(Object transformation records)
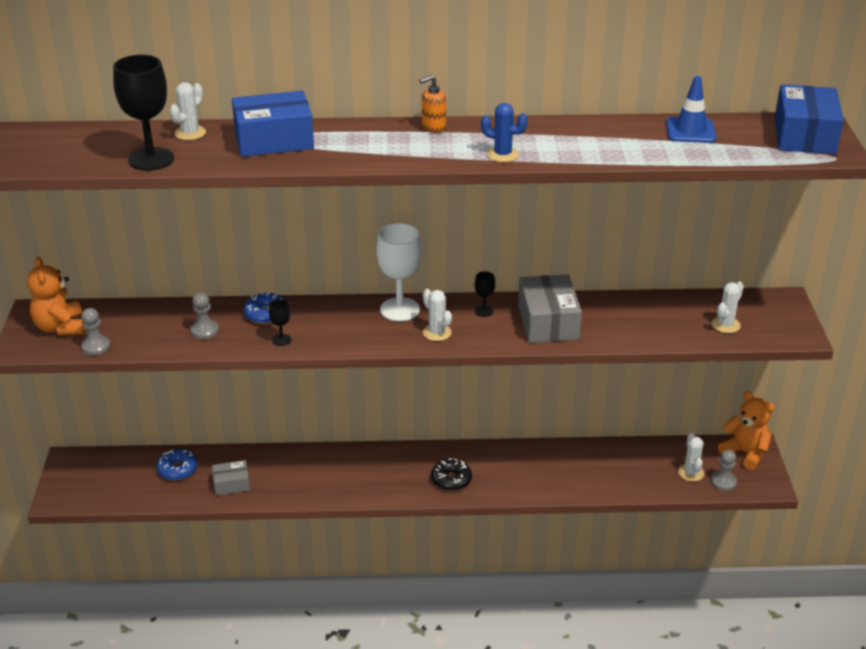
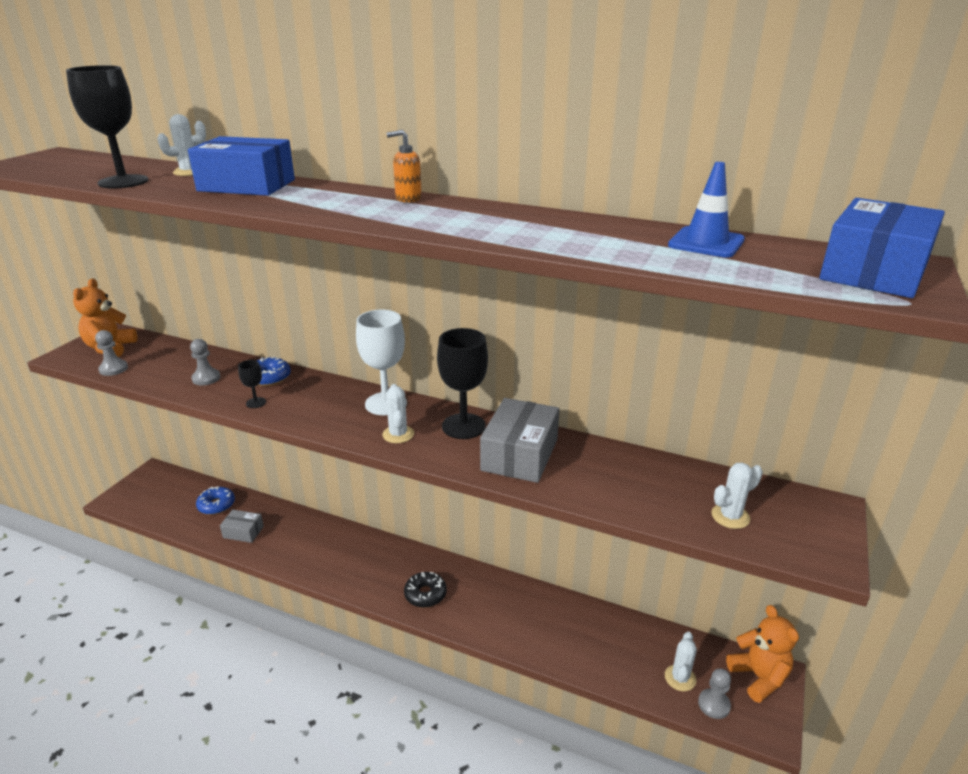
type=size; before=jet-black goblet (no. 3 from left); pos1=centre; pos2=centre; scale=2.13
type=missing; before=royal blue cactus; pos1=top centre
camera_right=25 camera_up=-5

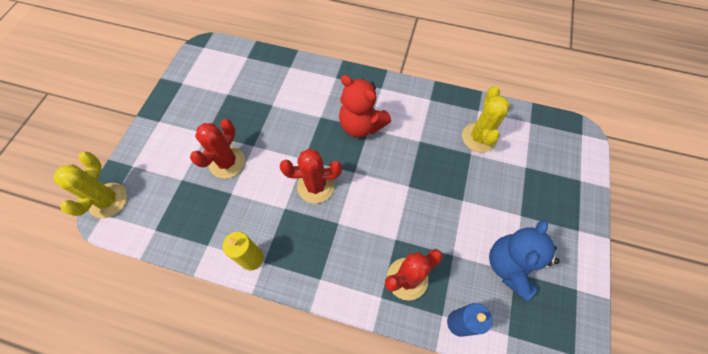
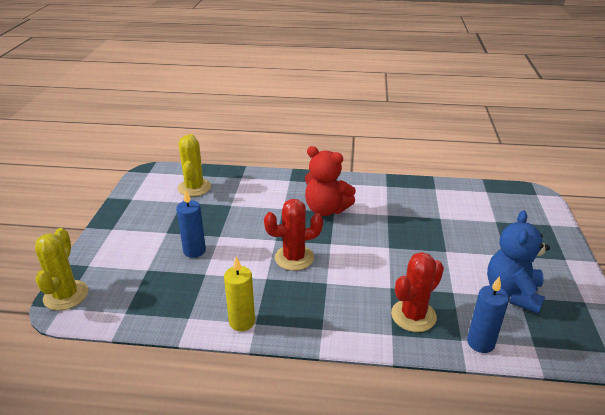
type=exchanged; before=crimson cactus (no. 1 from left); after=royal blue pillar candle (no. 1 from left); pos1=middle left; pos2=middle left
type=relocated; before=bright yellow cactus (no. 2 from left); pos1=middle right; pos2=middle left
camera_right=-10 camera_up=-30

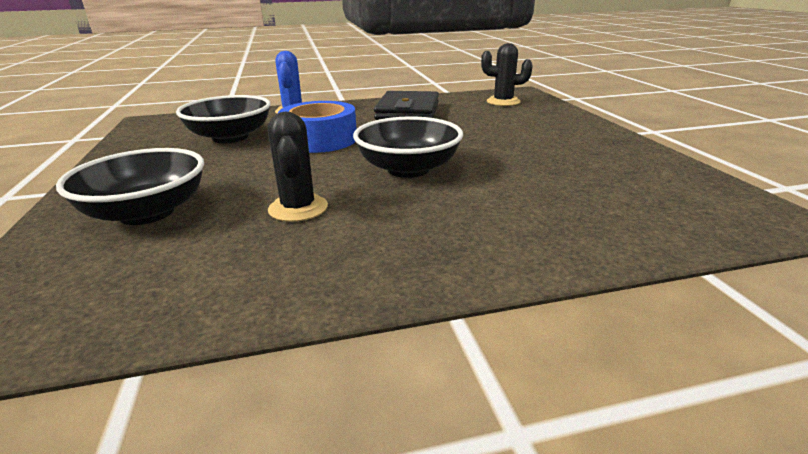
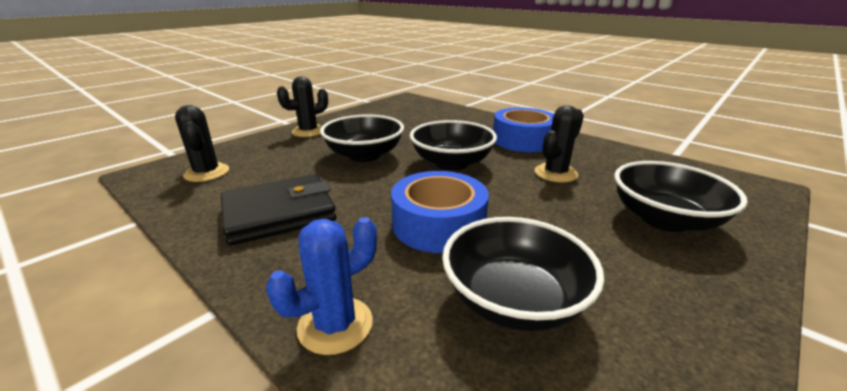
type=appeared; after=jet-black cactus (no. 2 from left); pos2=top centre
type=appeared; after=jet-black bowl (no. 1 from left); pos2=centre
type=appeared; after=royal blue roll of tape (no. 2 from left); pos2=top centre
camera_right=-125 camera_up=0

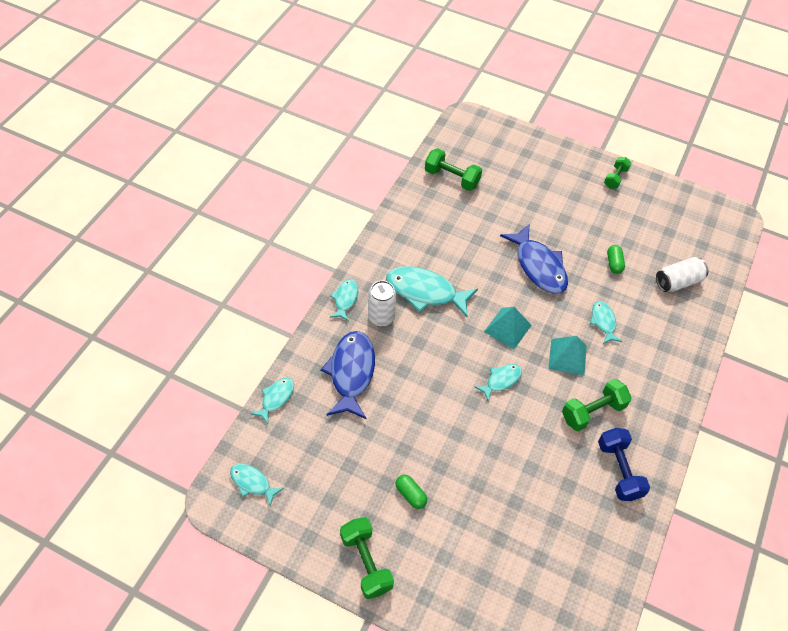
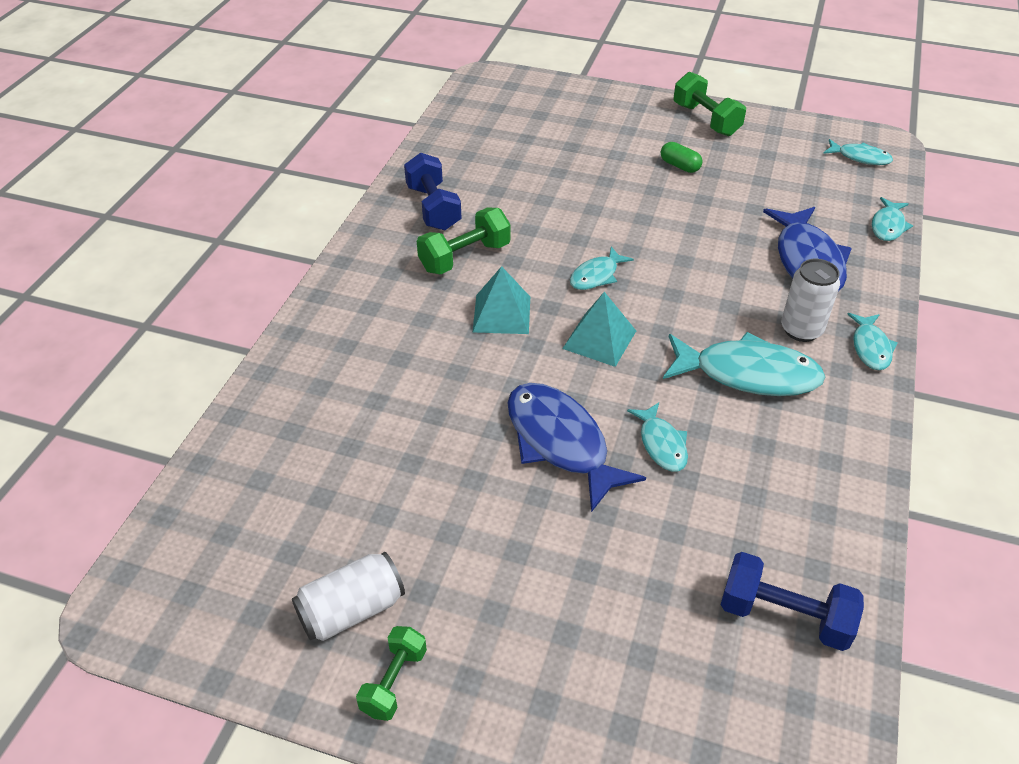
type=colour; before=emerald free weight (no. 2 from left); after=royal blue free weight (no. 2 from left); pos1=top centre; pos2=bottom right
type=relocated; before=teal toy fish (no. 6 from left in the first image); after=teal toy fish (no. 2 from left); pos1=middle right; pos2=centre
type=missing; before=emerald pill (no. 2 from left); pos1=middle right
type=relocated; before=pure white soda can (no. 2 from left in the first image); after=pure white soda can (no. 1 from left); pos1=middle right; pos2=bottom centre
camera_right=175 camera_up=-10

# WHAT YOU WILL DO
Write every entry again exactly as given, skipping the pictures.

# ANSWER TO THIS TASK
type=size; before=jet-black goblet (no. 3 from left); pos1=centre; pos2=centre; scale=2.13
type=missing; before=royal blue cactus; pos1=top centre
camera_right=25 camera_up=-5

type=exchanged; before=crimson cactus (no. 1 from left); after=royal blue pillar candle (no. 1 from left); pos1=middle left; pos2=middle left
type=relocated; before=bright yellow cactus (no. 2 from left); pos1=middle right; pos2=middle left
camera_right=-10 camera_up=-30

type=appeared; after=jet-black cactus (no. 2 from left); pos2=top centre
type=appeared; after=jet-black bowl (no. 1 from left); pos2=centre
type=appeared; after=royal blue roll of tape (no. 2 from left); pos2=top centre
camera_right=-125 camera_up=0

type=colour; before=emerald free weight (no. 2 from left); after=royal blue free weight (no. 2 from left); pos1=top centre; pos2=bottom right
type=relocated; before=teal toy fish (no. 6 from left in the first image); after=teal toy fish (no. 2 from left); pos1=middle right; pos2=centre
type=missing; before=emerald pill (no. 2 from left); pos1=middle right
type=relocated; before=pure white soda can (no. 2 from left in the first image); after=pure white soda can (no. 1 from left); pos1=middle right; pos2=bottom centre
camera_right=175 camera_up=-10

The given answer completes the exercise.